Provided records
__________
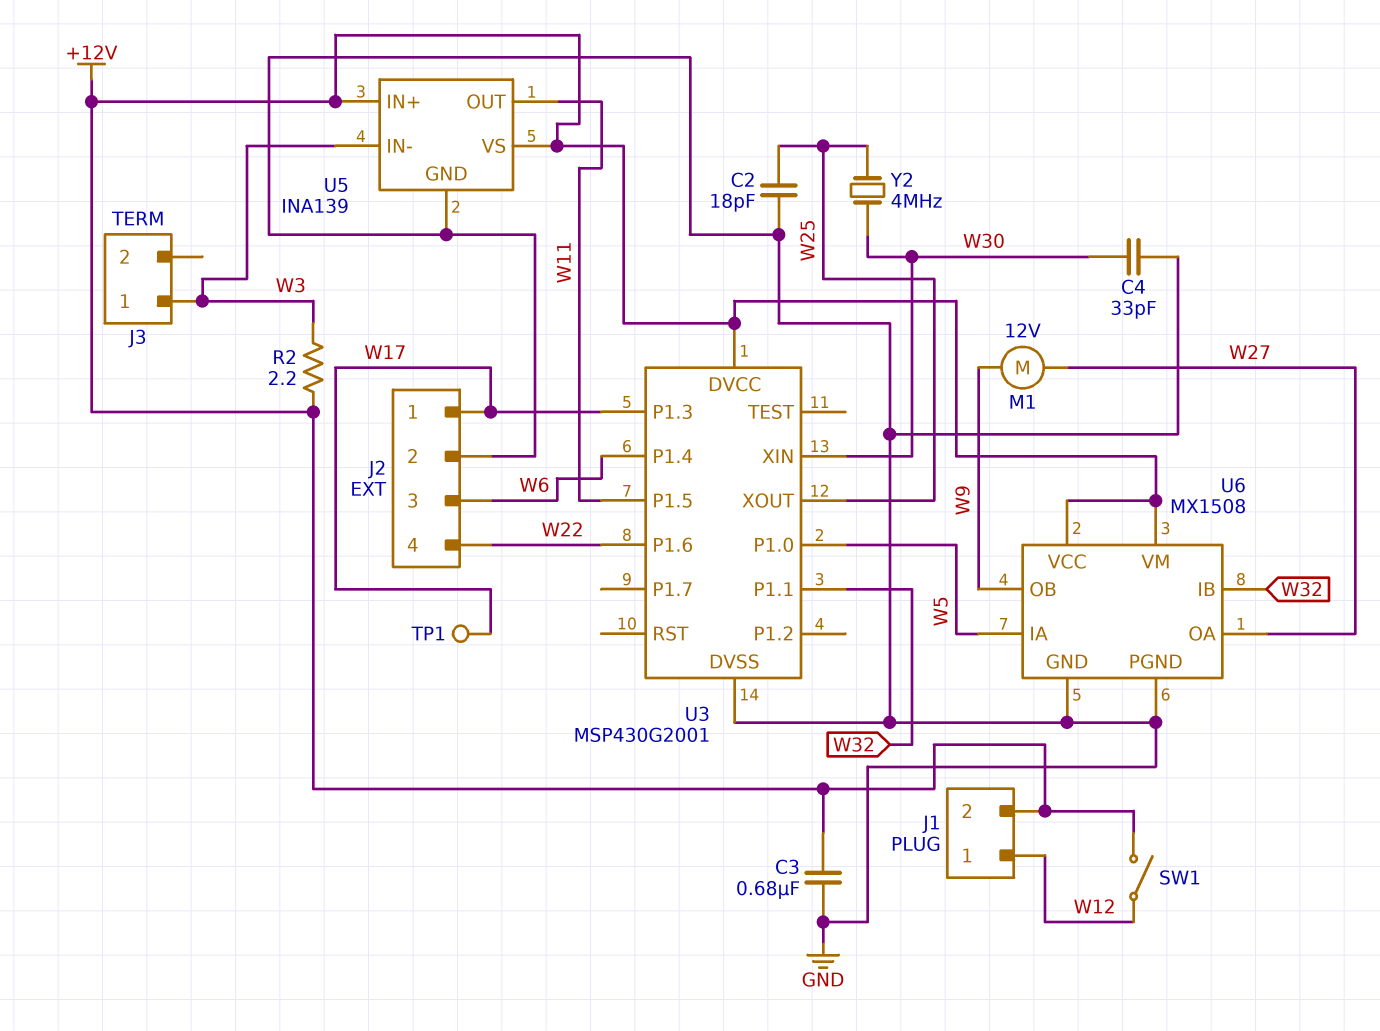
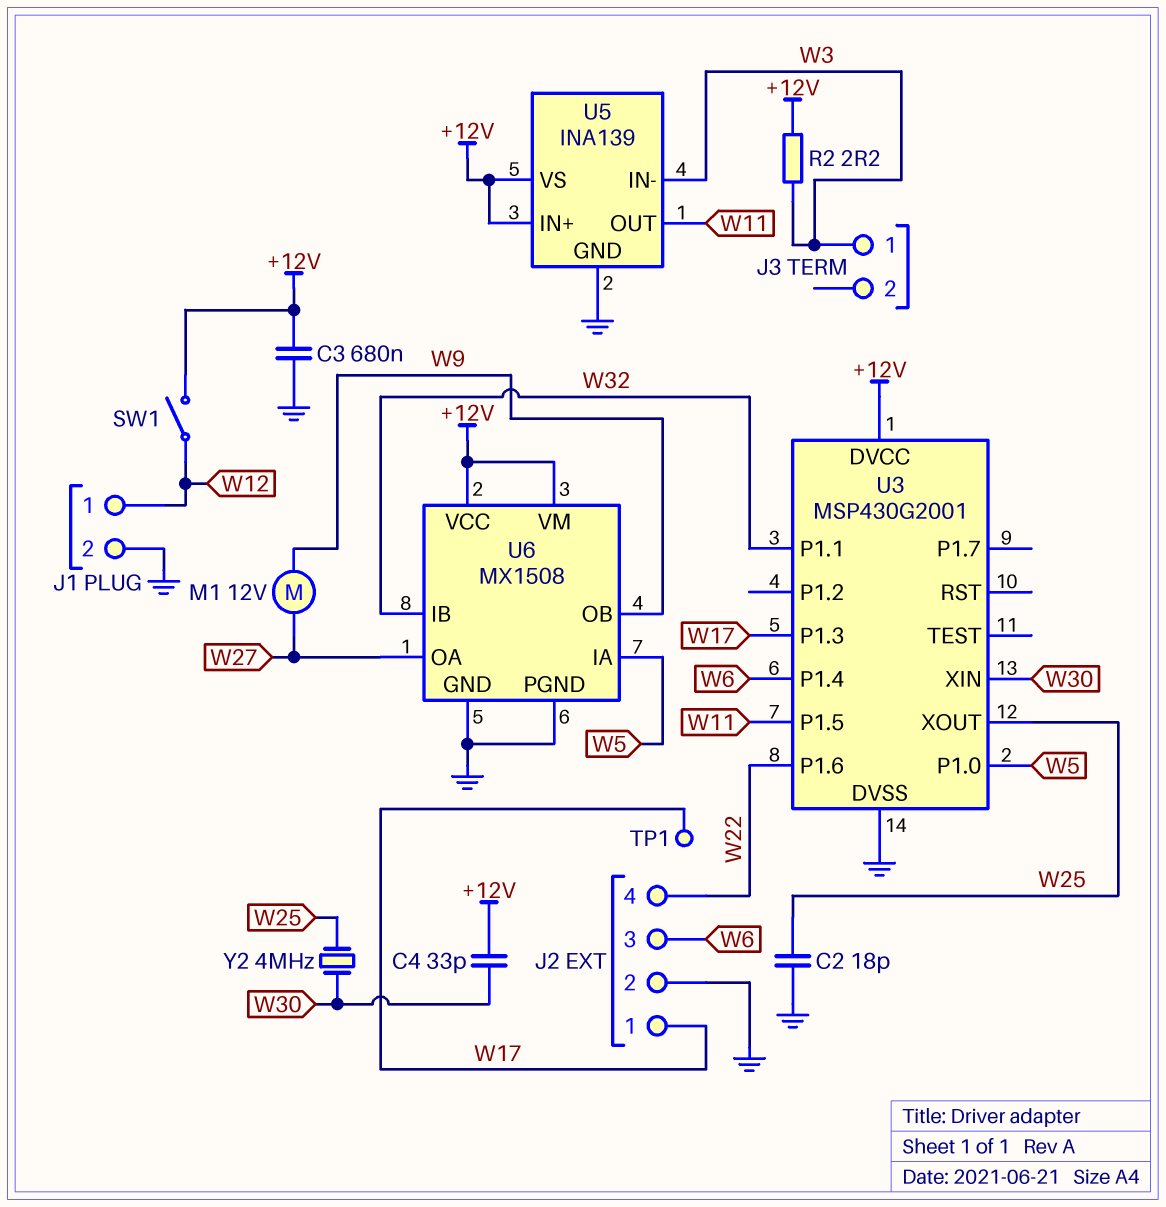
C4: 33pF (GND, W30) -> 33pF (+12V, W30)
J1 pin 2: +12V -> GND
__________
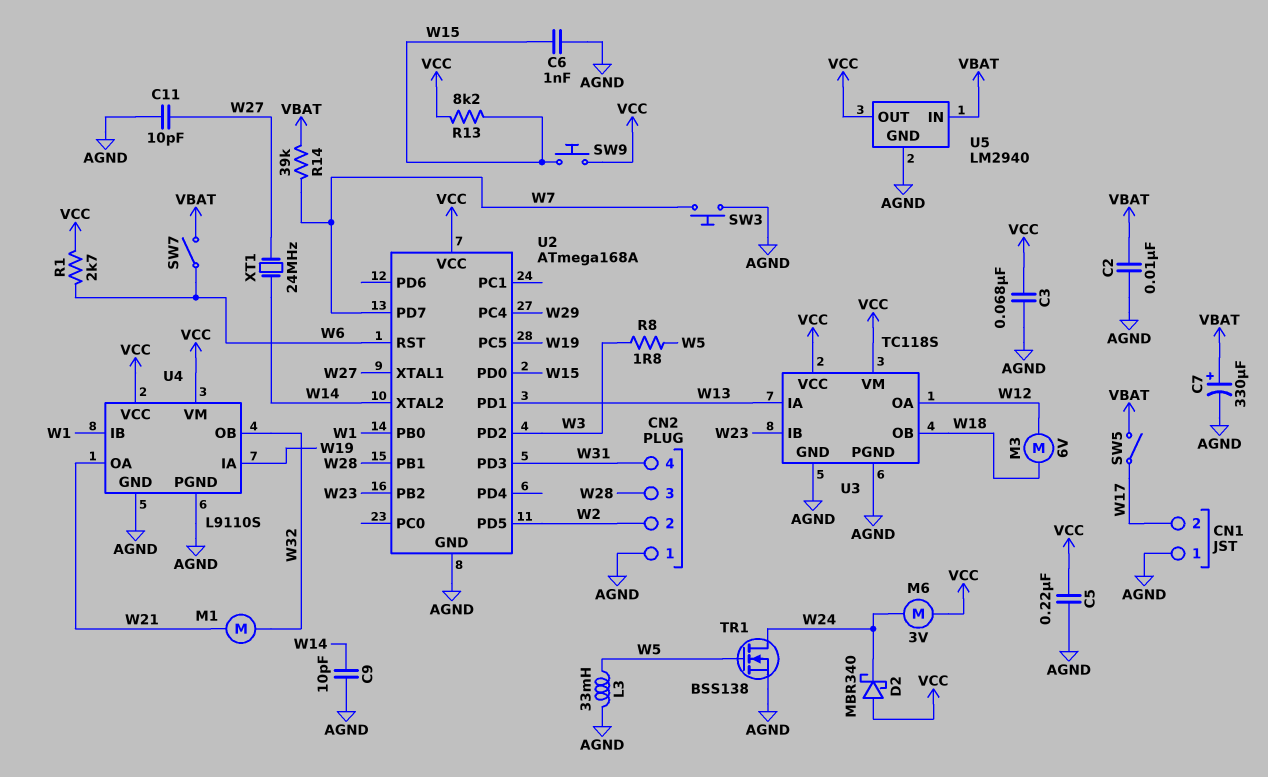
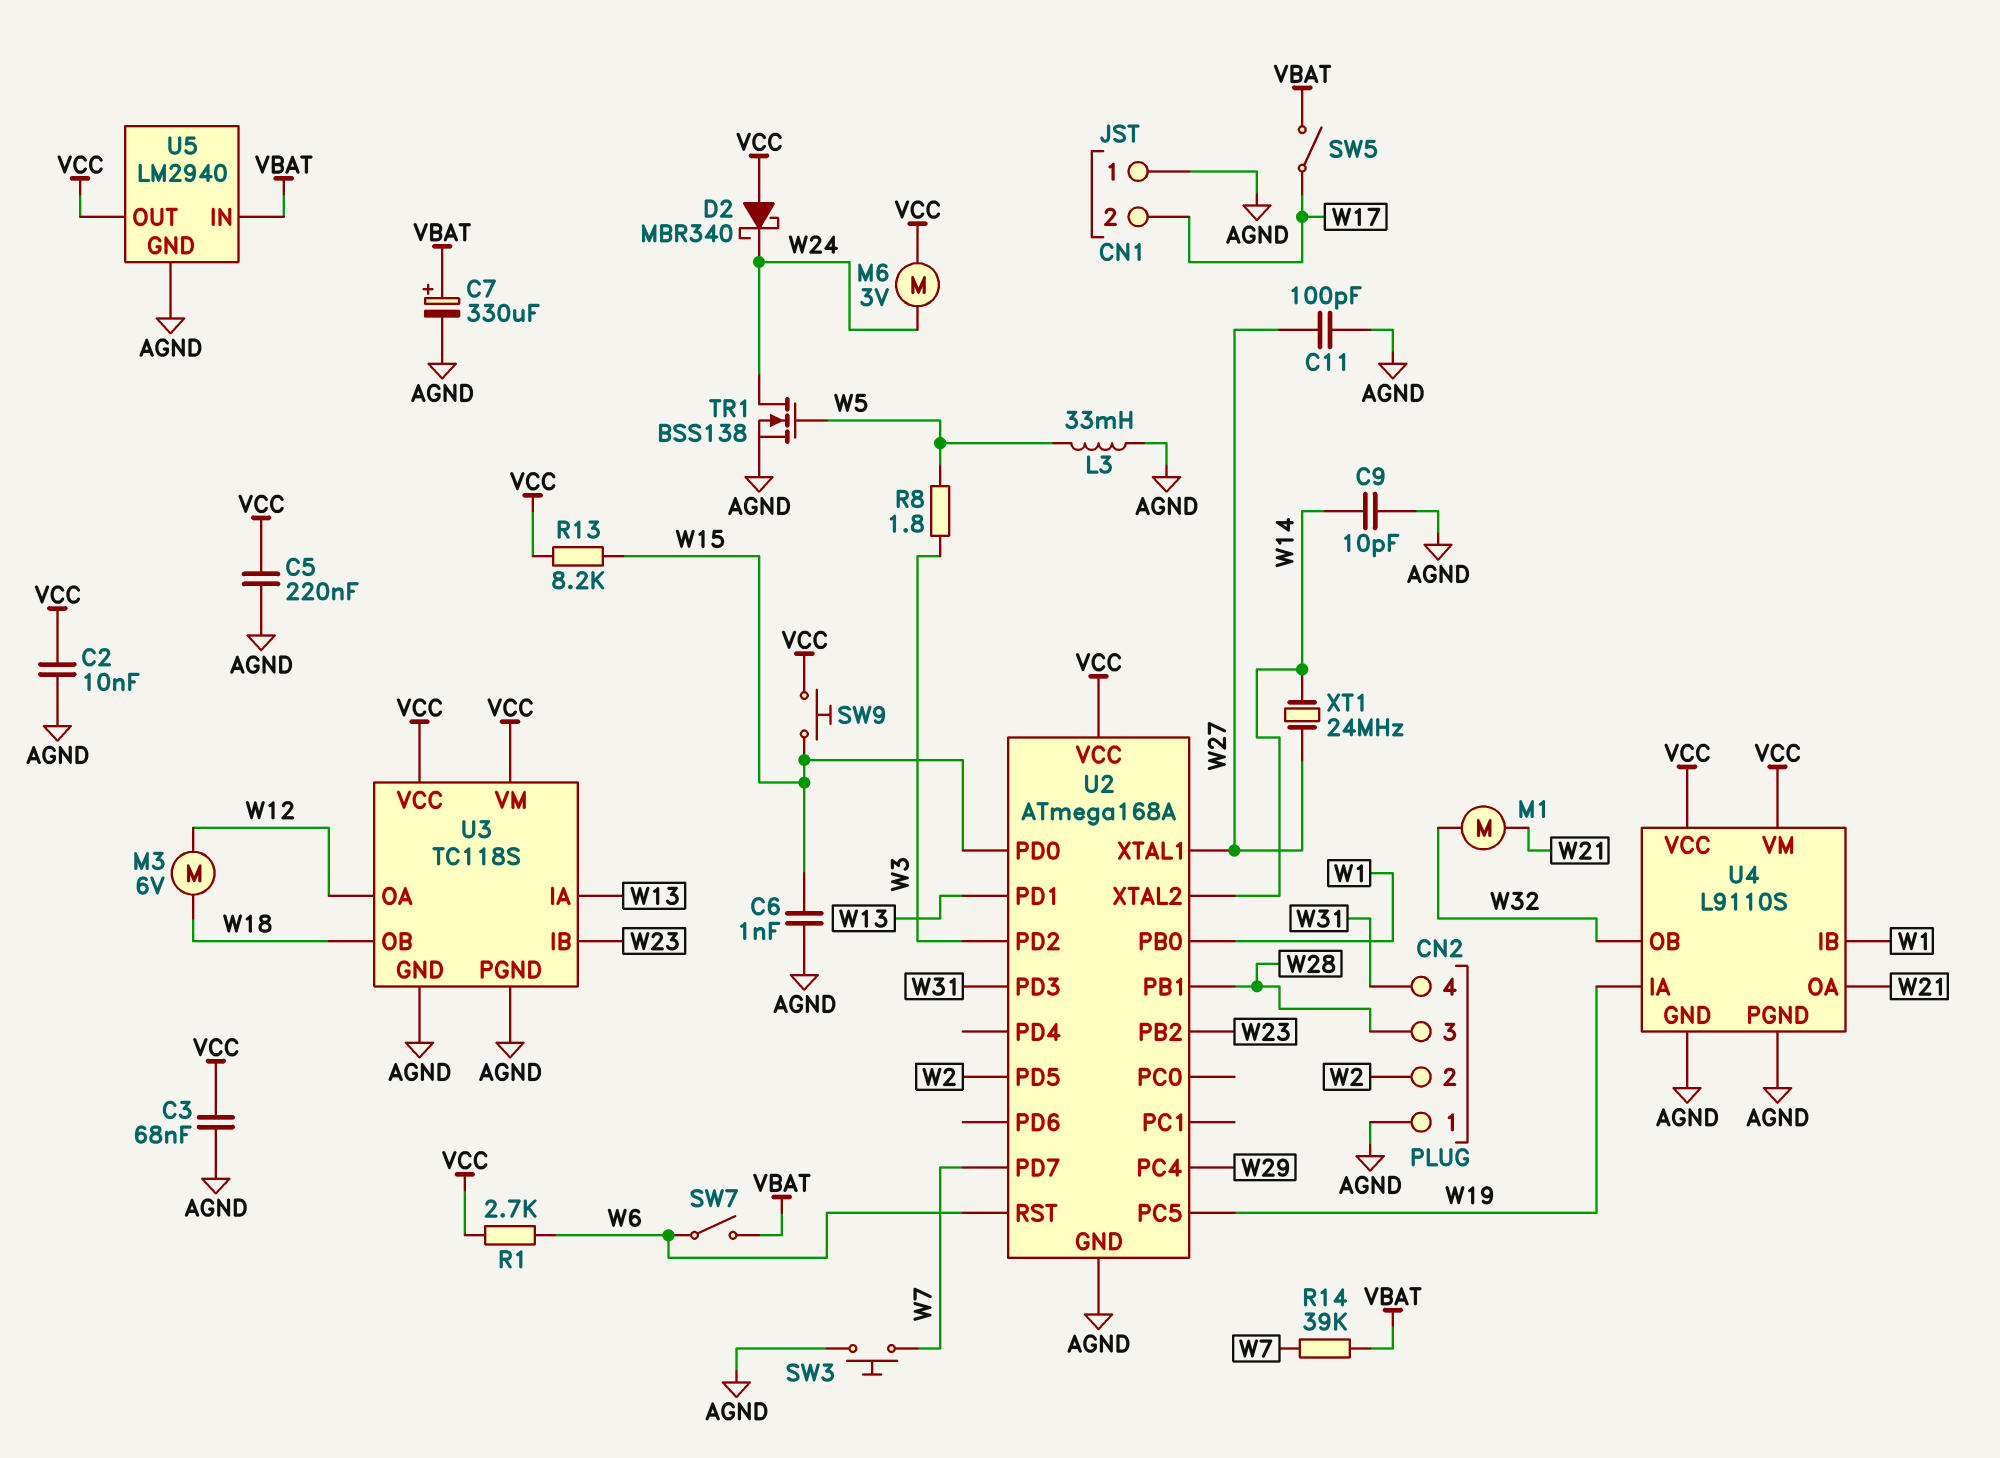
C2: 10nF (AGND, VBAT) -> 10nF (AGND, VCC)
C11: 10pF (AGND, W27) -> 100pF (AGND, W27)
__________
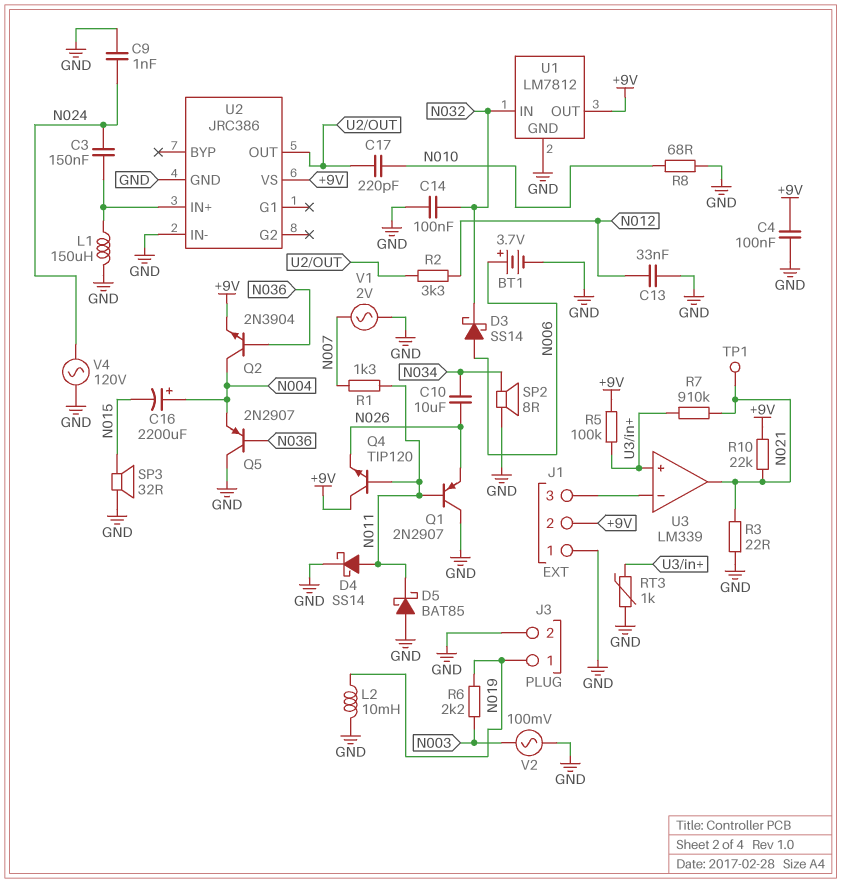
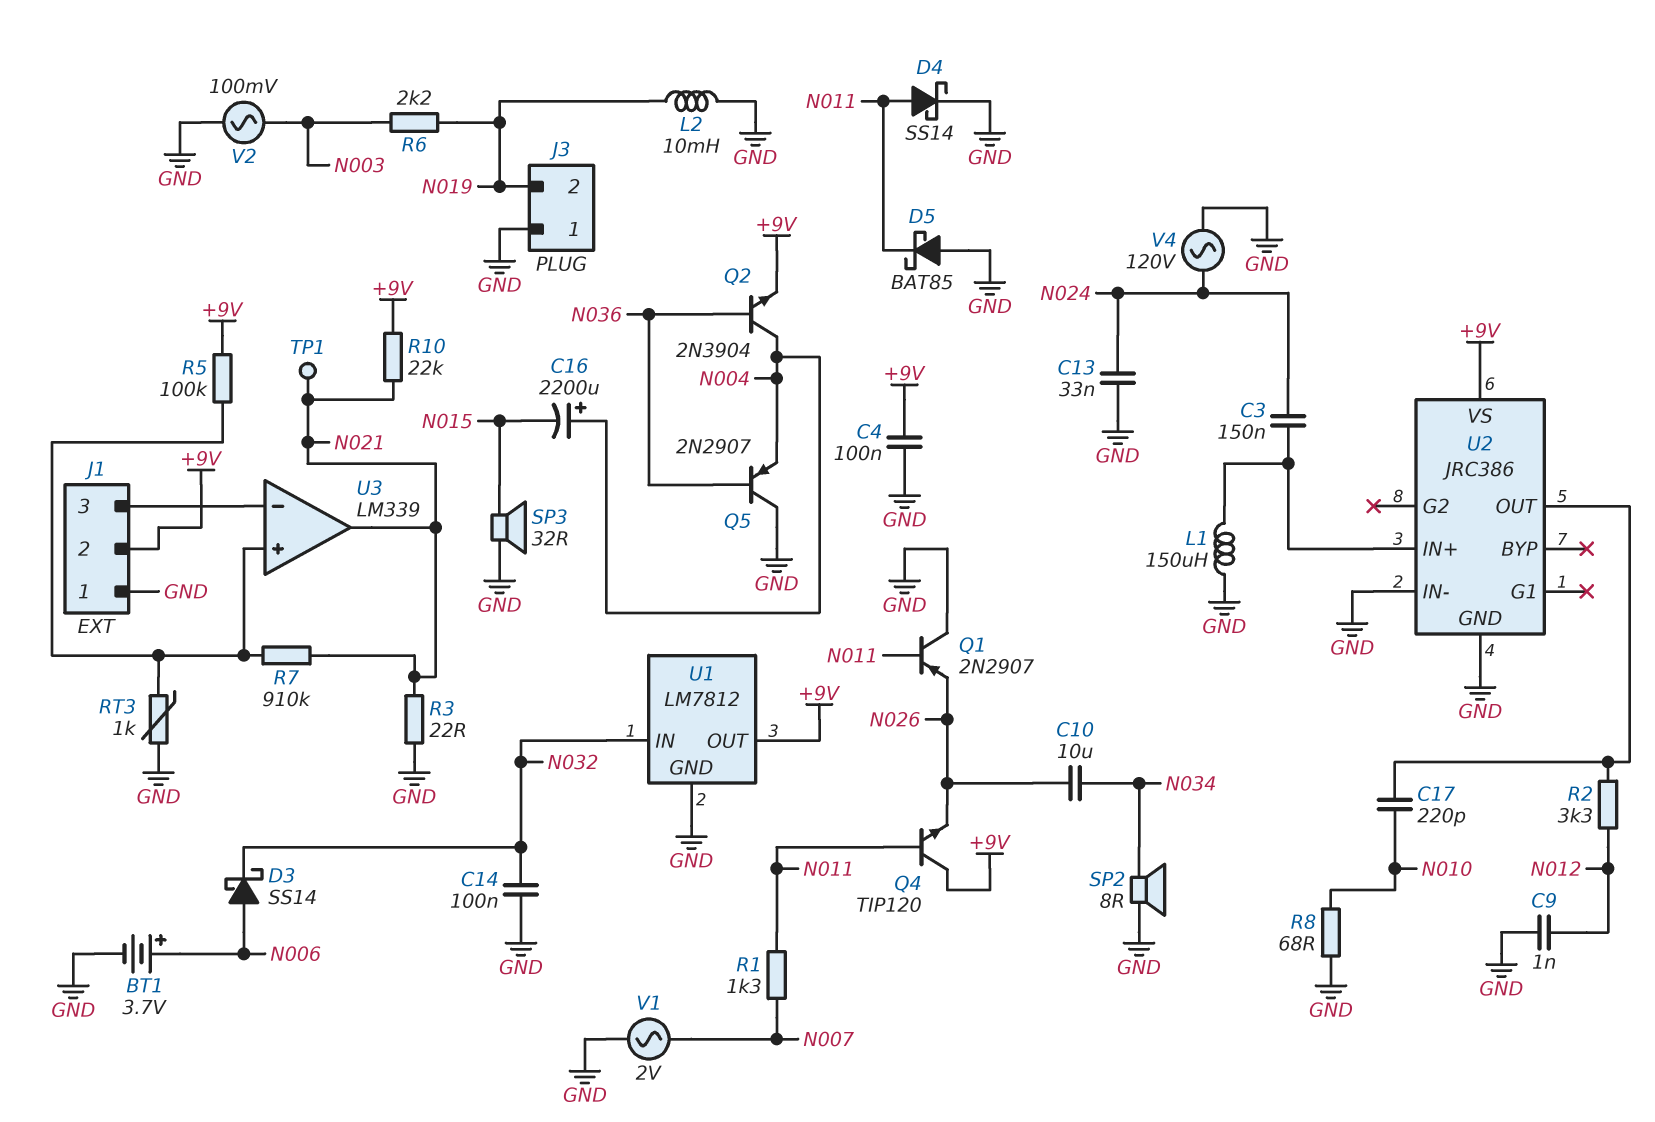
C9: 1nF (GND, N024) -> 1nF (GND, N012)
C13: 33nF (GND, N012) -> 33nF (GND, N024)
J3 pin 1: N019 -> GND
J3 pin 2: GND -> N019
__________
Send back exactly the lines of the listing above starting at the one with "C13: 33nF (GND, N012) -> 33nF (GND, N024)" and ending at the one with "J3 pin 2: GND -> N019", inclusive, and no others.

Solution
C13: 33nF (GND, N012) -> 33nF (GND, N024)
J3 pin 1: N019 -> GND
J3 pin 2: GND -> N019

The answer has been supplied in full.